━━ Material for this task

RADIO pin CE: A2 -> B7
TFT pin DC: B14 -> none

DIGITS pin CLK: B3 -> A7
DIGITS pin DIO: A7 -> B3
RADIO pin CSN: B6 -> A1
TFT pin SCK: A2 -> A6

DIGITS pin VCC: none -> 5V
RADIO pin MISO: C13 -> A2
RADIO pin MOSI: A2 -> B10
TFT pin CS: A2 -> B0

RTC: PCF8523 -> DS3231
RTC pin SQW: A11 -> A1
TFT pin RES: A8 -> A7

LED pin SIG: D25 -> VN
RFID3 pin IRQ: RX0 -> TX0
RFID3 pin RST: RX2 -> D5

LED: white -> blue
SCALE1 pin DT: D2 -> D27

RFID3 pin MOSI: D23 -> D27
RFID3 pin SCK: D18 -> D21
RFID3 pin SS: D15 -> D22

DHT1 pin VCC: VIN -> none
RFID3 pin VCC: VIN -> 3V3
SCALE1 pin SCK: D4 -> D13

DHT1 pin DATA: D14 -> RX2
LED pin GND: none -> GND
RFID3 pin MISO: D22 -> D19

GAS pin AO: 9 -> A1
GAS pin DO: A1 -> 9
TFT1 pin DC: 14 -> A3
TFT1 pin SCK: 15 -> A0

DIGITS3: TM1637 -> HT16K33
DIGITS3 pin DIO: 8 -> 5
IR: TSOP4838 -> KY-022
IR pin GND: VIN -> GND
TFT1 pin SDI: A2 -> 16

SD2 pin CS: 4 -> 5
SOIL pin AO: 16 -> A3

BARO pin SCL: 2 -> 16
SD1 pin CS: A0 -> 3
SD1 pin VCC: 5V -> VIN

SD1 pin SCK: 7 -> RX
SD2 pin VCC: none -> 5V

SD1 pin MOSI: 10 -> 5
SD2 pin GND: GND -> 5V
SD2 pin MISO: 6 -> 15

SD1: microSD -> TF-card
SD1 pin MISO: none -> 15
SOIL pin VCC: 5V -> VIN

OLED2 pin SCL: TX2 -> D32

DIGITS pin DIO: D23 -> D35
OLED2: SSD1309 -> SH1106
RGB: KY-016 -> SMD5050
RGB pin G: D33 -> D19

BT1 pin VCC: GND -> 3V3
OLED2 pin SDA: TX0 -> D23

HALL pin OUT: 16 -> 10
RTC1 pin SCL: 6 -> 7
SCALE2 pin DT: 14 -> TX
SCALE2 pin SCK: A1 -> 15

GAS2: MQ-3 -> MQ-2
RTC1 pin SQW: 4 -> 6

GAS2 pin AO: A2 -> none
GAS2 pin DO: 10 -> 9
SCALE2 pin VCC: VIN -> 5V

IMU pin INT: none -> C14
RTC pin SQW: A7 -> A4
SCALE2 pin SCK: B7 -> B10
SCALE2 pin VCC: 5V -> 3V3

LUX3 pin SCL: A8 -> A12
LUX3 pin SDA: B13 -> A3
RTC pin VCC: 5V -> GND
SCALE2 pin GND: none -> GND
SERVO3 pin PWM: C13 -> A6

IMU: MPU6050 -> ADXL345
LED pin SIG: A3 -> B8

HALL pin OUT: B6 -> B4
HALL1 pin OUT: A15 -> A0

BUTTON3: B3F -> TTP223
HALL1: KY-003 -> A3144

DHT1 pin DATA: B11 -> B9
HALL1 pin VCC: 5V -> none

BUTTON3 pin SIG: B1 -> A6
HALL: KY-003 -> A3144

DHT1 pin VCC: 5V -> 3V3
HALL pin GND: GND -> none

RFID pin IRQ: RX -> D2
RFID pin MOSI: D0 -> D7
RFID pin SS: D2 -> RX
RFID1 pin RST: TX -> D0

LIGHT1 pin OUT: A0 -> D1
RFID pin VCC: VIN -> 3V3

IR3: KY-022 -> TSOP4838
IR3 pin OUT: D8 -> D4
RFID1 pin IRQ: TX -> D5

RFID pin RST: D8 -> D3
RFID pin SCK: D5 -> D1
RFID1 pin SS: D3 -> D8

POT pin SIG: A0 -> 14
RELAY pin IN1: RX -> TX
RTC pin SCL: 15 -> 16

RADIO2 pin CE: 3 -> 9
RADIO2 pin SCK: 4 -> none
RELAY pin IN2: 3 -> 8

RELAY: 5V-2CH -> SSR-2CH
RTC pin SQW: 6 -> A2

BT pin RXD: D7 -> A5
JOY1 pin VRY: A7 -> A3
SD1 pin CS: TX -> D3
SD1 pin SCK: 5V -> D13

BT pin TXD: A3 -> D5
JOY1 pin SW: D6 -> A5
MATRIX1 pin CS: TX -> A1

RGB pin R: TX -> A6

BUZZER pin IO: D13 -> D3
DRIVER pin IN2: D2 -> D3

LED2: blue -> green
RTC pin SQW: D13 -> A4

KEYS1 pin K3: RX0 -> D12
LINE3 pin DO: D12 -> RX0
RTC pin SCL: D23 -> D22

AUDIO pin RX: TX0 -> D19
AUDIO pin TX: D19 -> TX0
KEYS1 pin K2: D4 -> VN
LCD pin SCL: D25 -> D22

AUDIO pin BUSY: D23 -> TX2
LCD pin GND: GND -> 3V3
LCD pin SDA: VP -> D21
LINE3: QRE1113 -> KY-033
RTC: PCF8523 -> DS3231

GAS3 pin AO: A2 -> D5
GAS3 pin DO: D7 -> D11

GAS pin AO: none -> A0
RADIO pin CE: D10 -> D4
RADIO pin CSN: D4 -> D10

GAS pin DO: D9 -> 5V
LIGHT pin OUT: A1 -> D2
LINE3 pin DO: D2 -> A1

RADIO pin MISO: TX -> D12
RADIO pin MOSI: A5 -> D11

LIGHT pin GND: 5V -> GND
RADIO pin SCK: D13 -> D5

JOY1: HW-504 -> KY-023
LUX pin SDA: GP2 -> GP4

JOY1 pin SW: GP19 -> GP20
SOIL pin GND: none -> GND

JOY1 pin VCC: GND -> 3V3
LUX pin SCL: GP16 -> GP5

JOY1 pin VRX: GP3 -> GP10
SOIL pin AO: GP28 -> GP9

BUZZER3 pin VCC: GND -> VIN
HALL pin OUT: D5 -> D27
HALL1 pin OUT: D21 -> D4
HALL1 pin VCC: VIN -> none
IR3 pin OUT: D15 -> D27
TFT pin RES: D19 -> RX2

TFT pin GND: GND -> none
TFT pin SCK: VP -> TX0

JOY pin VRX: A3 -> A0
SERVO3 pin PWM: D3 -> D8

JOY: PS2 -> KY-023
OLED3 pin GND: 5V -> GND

━━━━

Count the lines of the records that include the word "DATA", please, and report the number alone.

Exercise solution ▸ 2